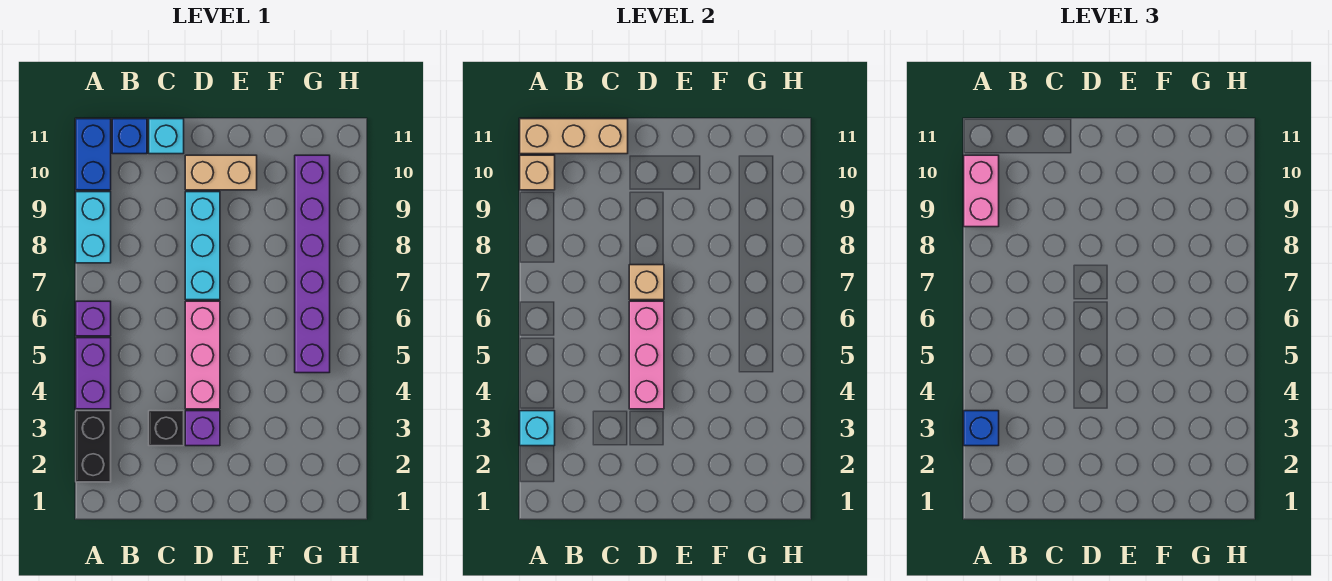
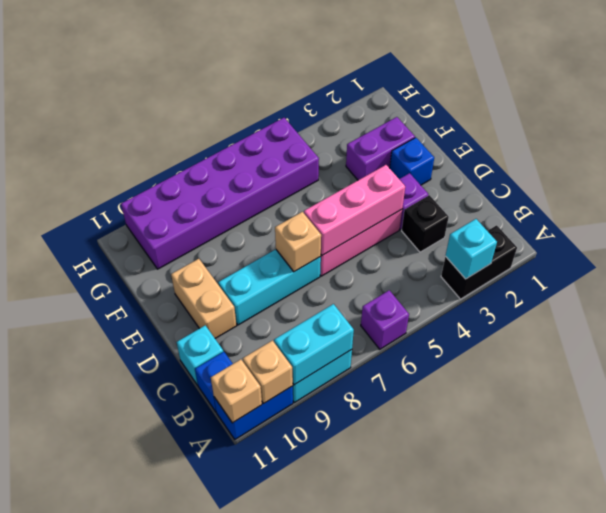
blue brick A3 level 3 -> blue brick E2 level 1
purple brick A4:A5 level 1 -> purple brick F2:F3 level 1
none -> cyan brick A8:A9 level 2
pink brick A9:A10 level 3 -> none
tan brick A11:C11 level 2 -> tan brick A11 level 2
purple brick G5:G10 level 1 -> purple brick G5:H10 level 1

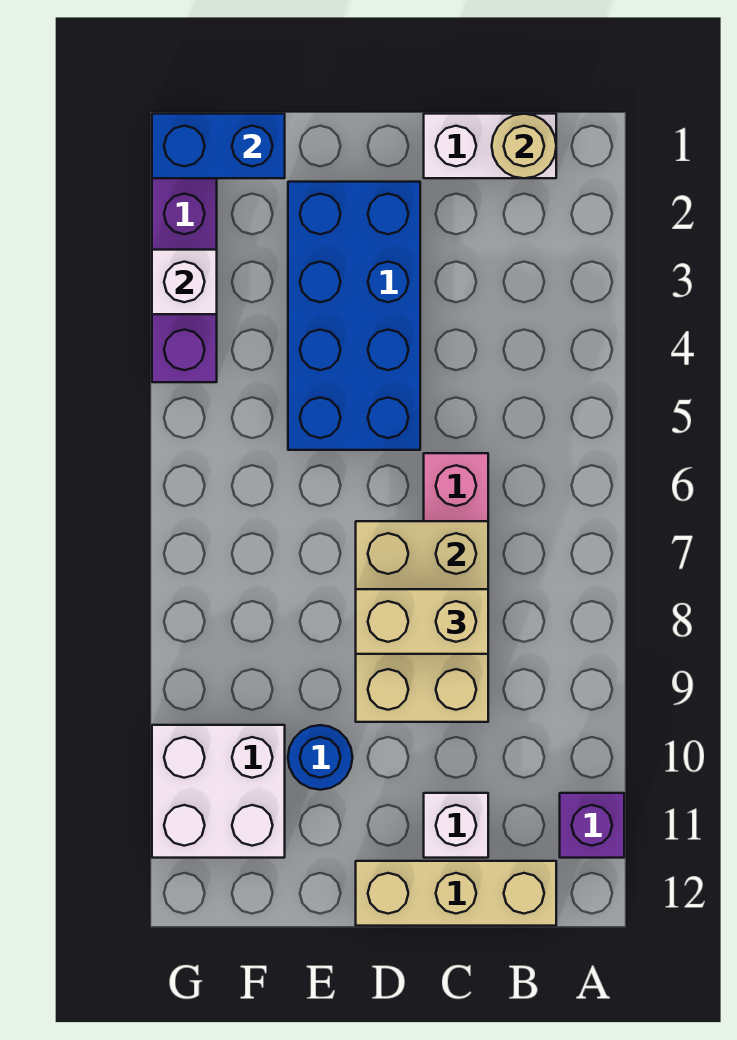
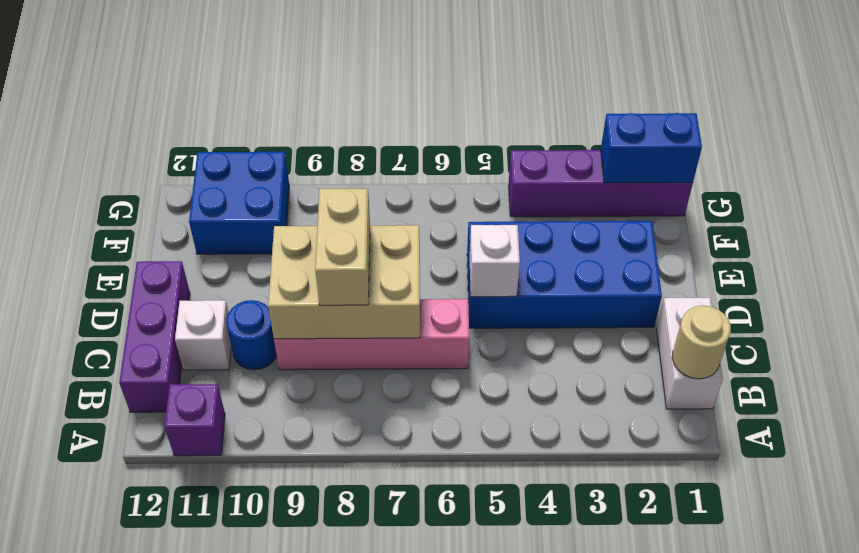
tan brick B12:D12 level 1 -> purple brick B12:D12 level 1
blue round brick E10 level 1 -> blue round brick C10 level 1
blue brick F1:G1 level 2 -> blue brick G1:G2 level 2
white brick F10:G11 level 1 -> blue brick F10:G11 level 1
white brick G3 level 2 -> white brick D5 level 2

■ ■ ■ ■ ■

*INSTRUCTIONS TO FOLLOW*
Every line from the one containing "tan brick B12:D12" through the last line of the entries above must be output exactly. Leave the rest out.

*TASK OUTPUT*
tan brick B12:D12 level 1 -> purple brick B12:D12 level 1
blue round brick E10 level 1 -> blue round brick C10 level 1
blue brick F1:G1 level 2 -> blue brick G1:G2 level 2
white brick F10:G11 level 1 -> blue brick F10:G11 level 1
white brick G3 level 2 -> white brick D5 level 2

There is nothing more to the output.